WHAT THIS TASK INVOLVES:
From the records below, find each line with the string "button" and copy it.

Before-and-after change records
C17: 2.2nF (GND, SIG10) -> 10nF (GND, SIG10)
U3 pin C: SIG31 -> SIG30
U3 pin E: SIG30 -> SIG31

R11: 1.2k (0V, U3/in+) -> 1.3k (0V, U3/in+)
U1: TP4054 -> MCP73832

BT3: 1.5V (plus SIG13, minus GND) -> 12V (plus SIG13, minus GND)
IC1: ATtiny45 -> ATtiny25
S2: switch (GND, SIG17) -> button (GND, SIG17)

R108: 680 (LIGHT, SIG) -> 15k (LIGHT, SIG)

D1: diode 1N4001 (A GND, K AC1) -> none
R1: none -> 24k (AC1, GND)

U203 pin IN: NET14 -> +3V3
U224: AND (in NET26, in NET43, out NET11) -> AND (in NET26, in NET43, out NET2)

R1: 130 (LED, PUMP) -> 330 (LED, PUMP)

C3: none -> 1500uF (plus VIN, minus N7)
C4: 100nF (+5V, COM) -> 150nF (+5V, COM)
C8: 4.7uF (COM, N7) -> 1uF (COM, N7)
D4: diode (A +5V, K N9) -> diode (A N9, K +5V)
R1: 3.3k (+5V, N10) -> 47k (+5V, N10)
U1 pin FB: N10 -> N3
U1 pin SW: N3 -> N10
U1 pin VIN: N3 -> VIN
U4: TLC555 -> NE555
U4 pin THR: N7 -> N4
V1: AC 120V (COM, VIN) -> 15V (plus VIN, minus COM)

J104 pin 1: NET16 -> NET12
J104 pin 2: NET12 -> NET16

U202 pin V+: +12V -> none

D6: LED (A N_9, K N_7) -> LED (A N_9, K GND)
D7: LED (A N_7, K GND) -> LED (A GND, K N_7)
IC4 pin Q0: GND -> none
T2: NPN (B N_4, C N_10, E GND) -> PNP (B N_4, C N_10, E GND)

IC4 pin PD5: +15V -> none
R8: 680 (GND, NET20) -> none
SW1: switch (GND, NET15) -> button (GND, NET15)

RESULT:
S2: switch (GND, SIG17) -> button (GND, SIG17)
SW1: switch (GND, NET15) -> button (GND, NET15)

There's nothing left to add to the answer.